▶ **Input records**
▬▬▬▬▬▬▬▬▬▬

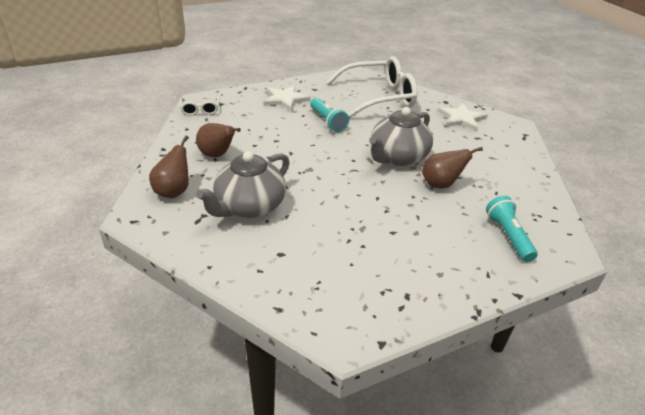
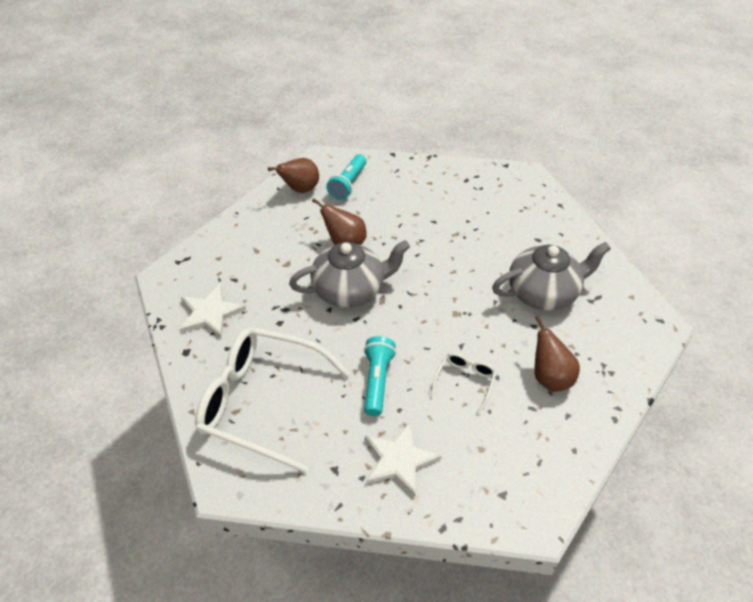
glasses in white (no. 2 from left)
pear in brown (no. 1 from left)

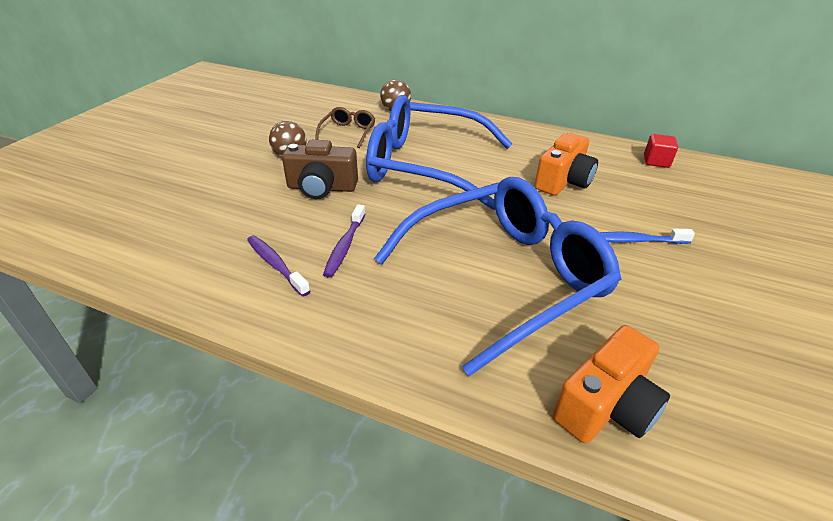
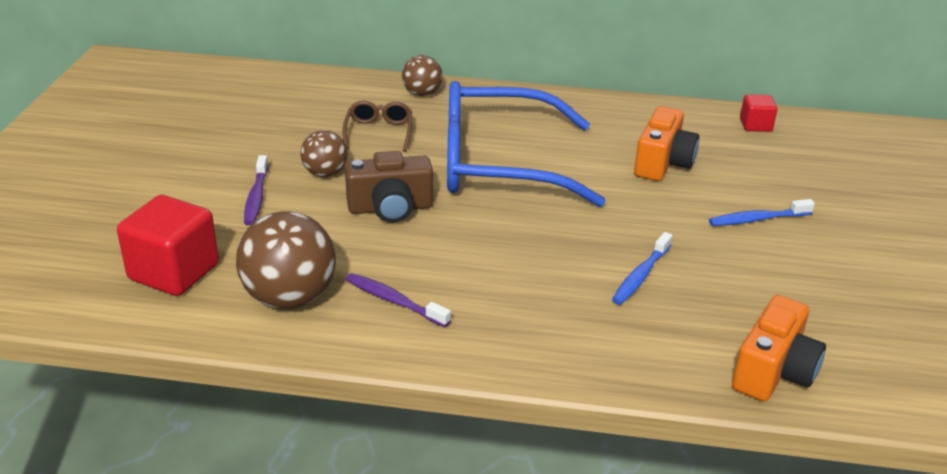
toothbrush in blue (no. 1 from left)
toothbrush in purple (no. 1 from left)
cube in red (no. 1 from left)
ball in brown (no. 1 from left)

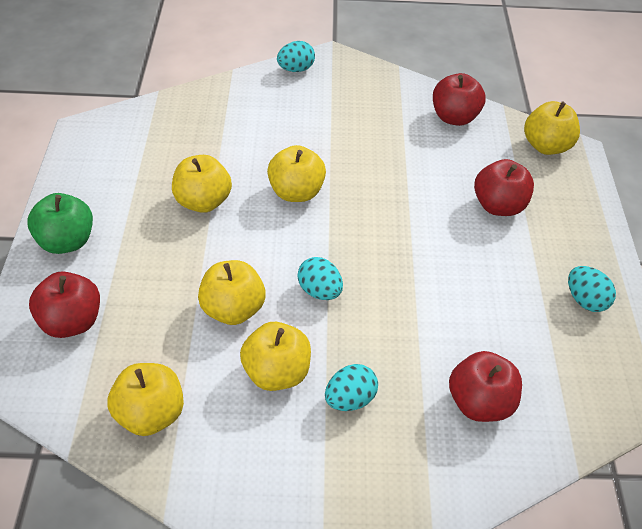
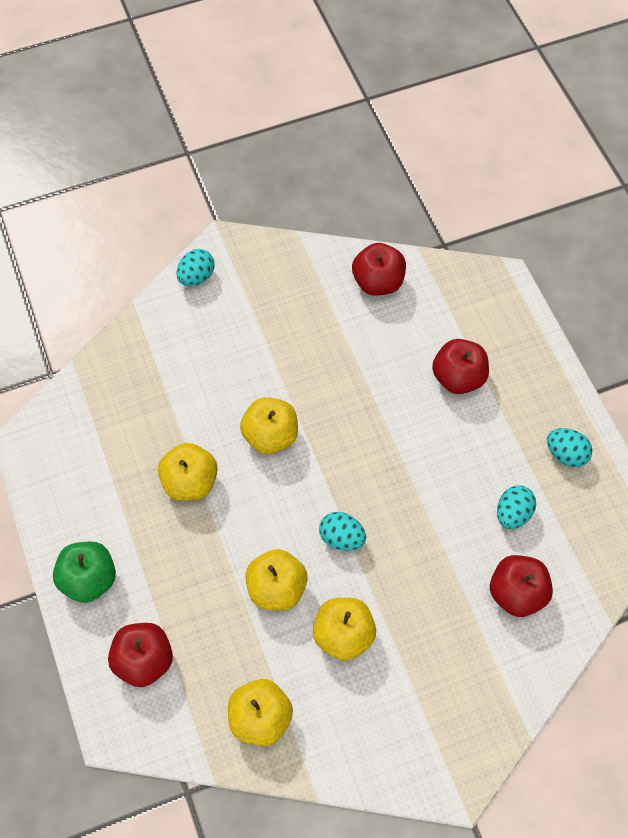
apple in yellow (no. 6 from left in the first image)
egg in turquoise (no. 3 from left)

▬▬▬▬▬▬▬▬▬▬

Repeat nothing but the lines from the one containing "ball in brown (no. 1 from left)" through the last line of the listing, both included, exactly as written, and omit any picture.

▶ **Answer area**
ball in brown (no. 1 from left)

apple in yellow (no. 6 from left in the first image)
egg in turquoise (no. 3 from left)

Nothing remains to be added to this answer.